What lines in the data below mention the string "right"? Copy them out.

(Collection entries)
%%
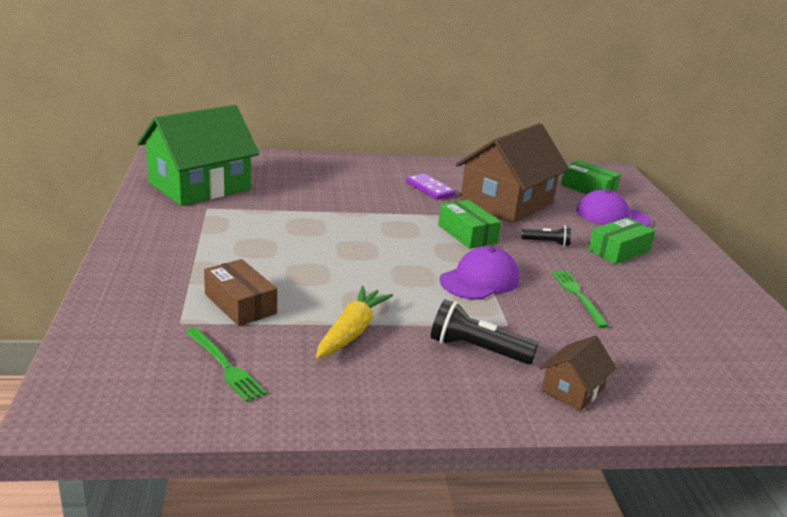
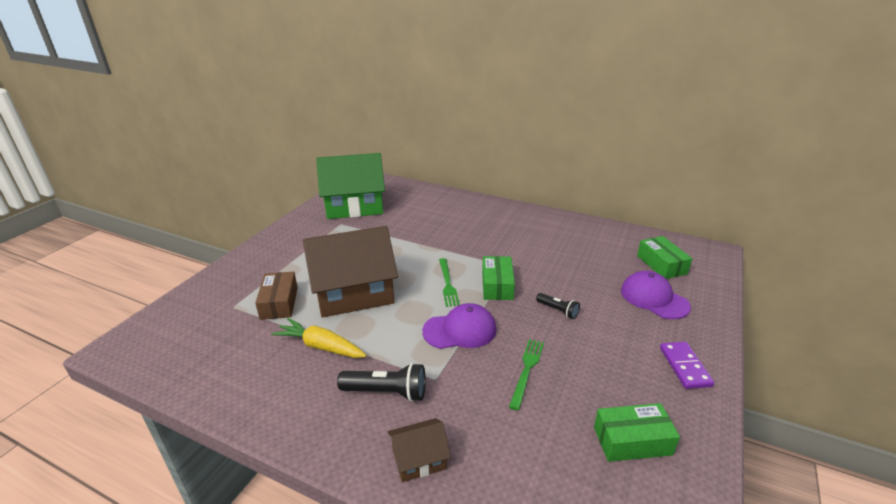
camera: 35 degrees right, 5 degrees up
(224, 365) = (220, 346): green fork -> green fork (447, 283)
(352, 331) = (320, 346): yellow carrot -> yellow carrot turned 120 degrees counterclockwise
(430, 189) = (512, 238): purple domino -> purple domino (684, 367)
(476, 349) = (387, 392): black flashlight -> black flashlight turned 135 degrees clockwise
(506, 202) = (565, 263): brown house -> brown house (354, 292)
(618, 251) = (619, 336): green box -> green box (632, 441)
%%
%%
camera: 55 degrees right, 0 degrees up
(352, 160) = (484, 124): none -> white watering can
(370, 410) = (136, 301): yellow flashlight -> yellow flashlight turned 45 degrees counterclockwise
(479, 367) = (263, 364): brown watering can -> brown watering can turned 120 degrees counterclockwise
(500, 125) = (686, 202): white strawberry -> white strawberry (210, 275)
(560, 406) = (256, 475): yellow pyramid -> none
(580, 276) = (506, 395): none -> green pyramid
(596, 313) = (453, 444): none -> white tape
%%
→ Task response
camera: 35 degrees right, 5 degrees up
camera: 55 degrees right, 0 degrees up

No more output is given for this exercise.